-- Working data follows --

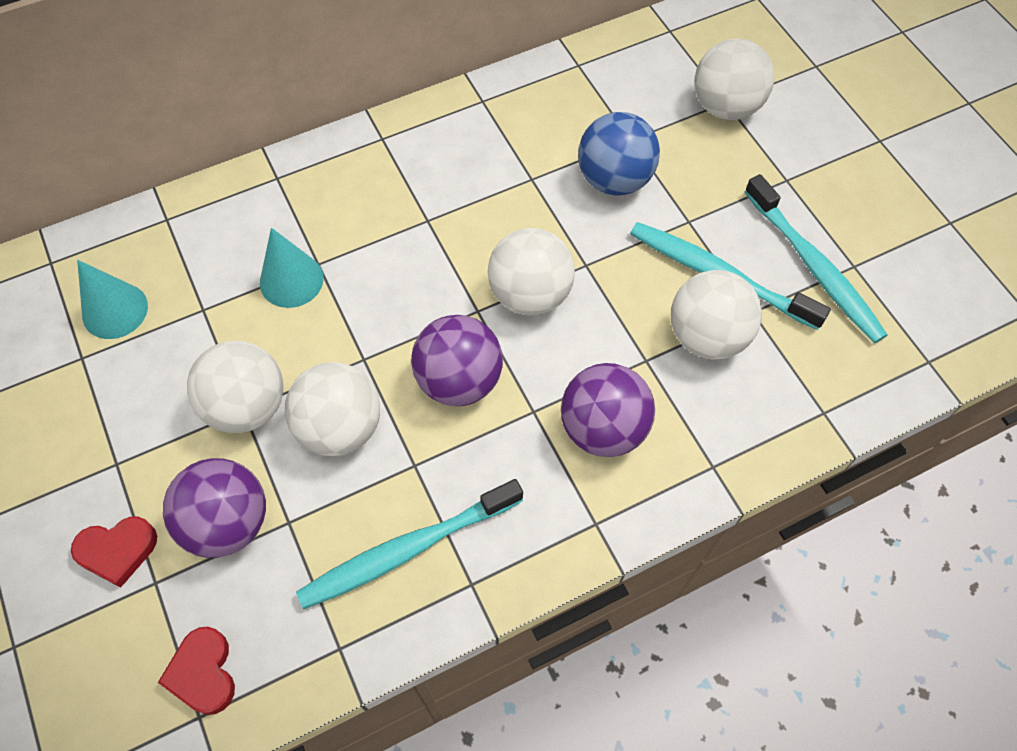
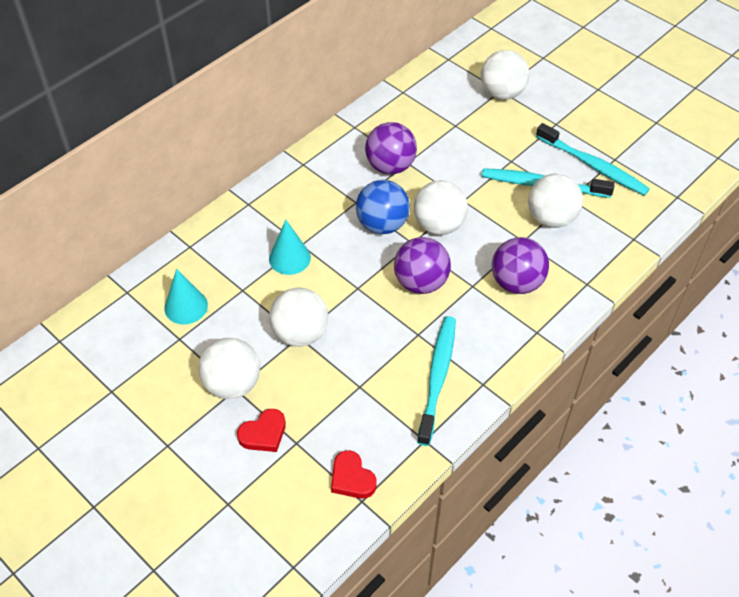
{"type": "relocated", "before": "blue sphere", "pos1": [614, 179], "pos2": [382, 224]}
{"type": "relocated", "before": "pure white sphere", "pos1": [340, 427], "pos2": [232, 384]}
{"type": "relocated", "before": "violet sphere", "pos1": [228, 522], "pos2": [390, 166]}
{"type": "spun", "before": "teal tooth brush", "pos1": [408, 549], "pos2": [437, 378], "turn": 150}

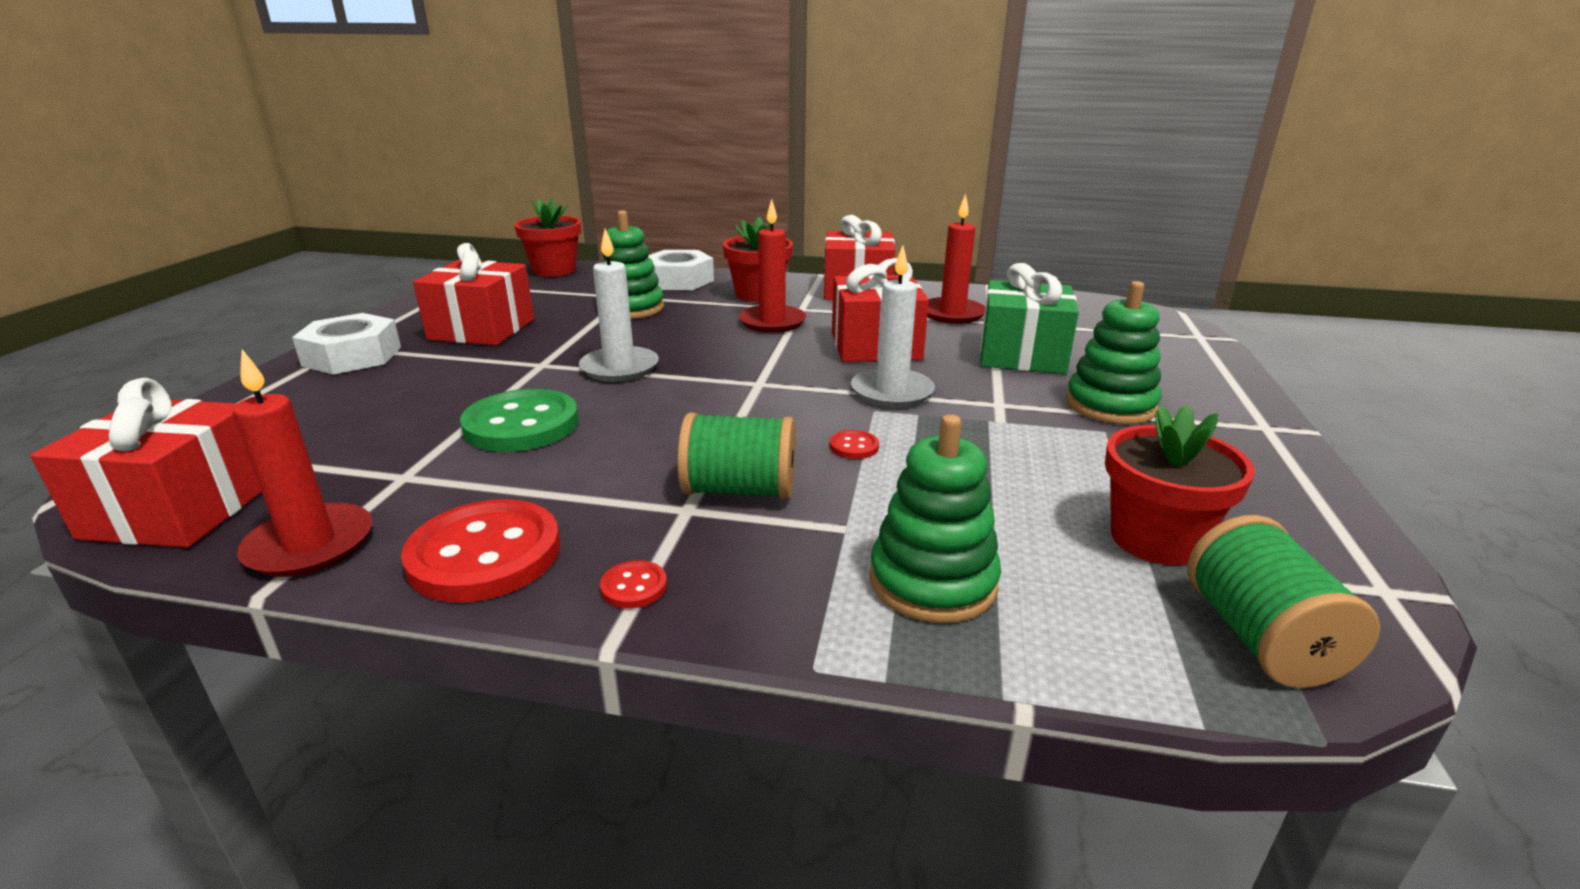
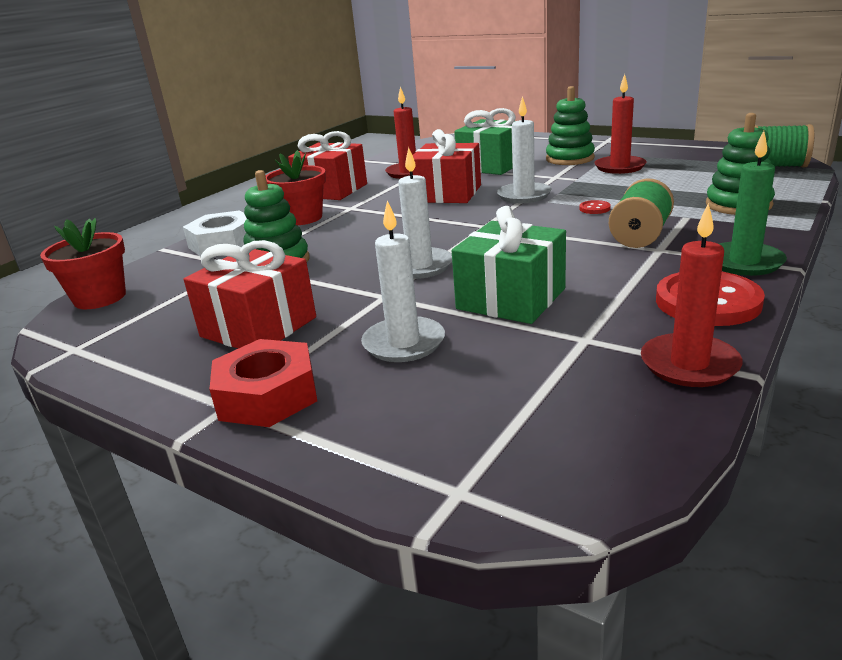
{"type": "relocated", "before": "scarlet candle", "pos1": [772, 322], "pos2": [619, 167]}
{"type": "colour", "before": "pure white hex nut", "after": "scarlet hex nut", "pos1": [352, 356], "pos2": [267, 395]}
{"type": "missing", "before": "scarlet wrapped gift", "pos1": [180, 509]}
{"type": "exchanged", "before": "emerald sewing button", "after": "emerald wrapped gift", "pos1": [521, 425], "pos2": [511, 299]}
{"type": "missing", "before": "scarlet flower pot", "pos1": [1155, 539]}
{"type": "exchanged", "before": "scarlet sewing button", "after": "emerald candle", "pos1": [634, 587], "pos2": [744, 262]}
{"type": "appeared", "after": "pure white candle", "pos2": [404, 343]}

-- Working data concluded --

▸ Directions: Print all entries exactly; skip the pictures.

▸ Exercise result:
{"type": "relocated", "before": "blue sphere", "pos1": [614, 179], "pos2": [382, 224]}
{"type": "relocated", "before": "pure white sphere", "pos1": [340, 427], "pos2": [232, 384]}
{"type": "relocated", "before": "violet sphere", "pos1": [228, 522], "pos2": [390, 166]}
{"type": "spun", "before": "teal tooth brush", "pos1": [408, 549], "pos2": [437, 378], "turn": 150}

{"type": "relocated", "before": "scarlet candle", "pos1": [772, 322], "pos2": [619, 167]}
{"type": "colour", "before": "pure white hex nut", "after": "scarlet hex nut", "pos1": [352, 356], "pos2": [267, 395]}
{"type": "missing", "before": "scarlet wrapped gift", "pos1": [180, 509]}
{"type": "exchanged", "before": "emerald sewing button", "after": "emerald wrapped gift", "pos1": [521, 425], "pos2": [511, 299]}
{"type": "missing", "before": "scarlet flower pot", "pos1": [1155, 539]}
{"type": "exchanged", "before": "scarlet sewing button", "after": "emerald candle", "pos1": [634, 587], "pos2": [744, 262]}
{"type": "appeared", "after": "pure white candle", "pos2": [404, 343]}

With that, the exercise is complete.